[Coordinate-based object records]

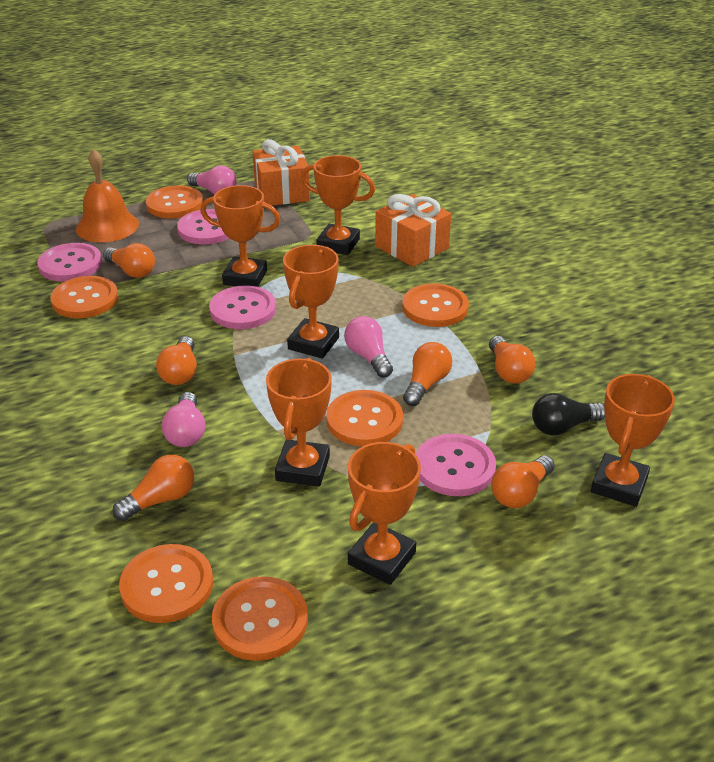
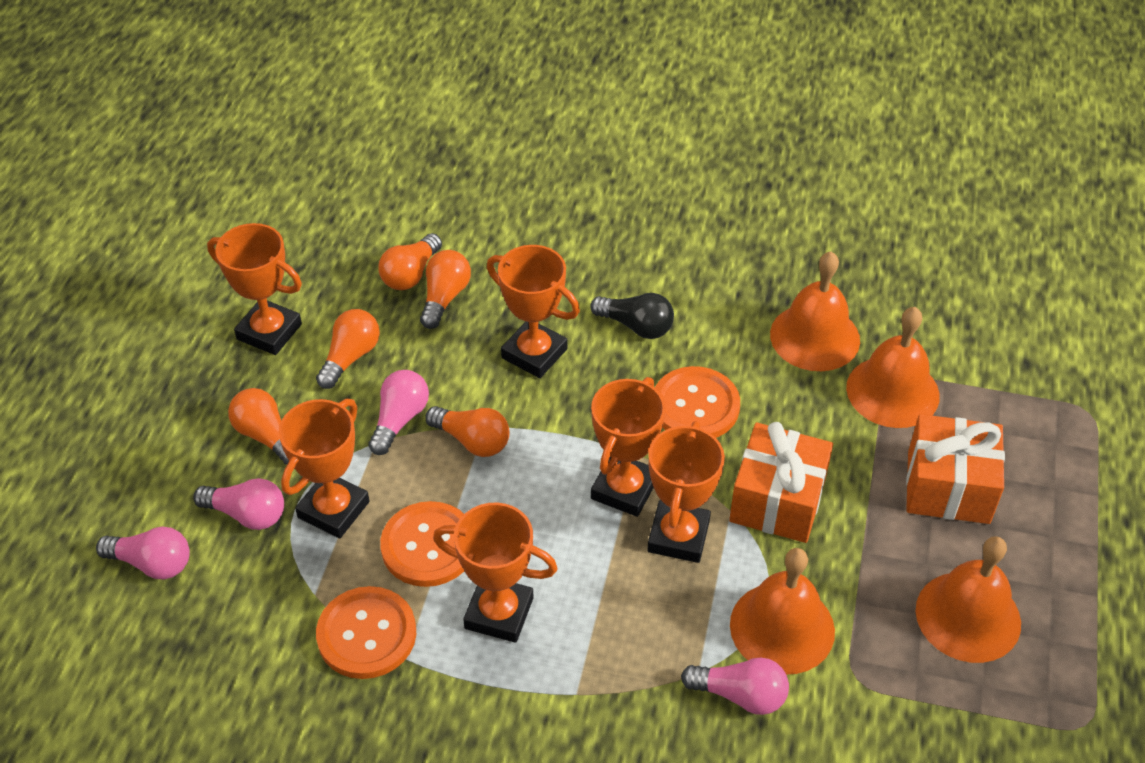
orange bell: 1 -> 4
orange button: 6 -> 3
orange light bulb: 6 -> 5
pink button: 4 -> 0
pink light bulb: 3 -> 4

* EXERCISE:
Every entry should be repeated verbatim, with the pictures left out.

* YOUR RESPONSE:
orange bell: 1 -> 4
orange button: 6 -> 3
orange light bulb: 6 -> 5
pink button: 4 -> 0
pink light bulb: 3 -> 4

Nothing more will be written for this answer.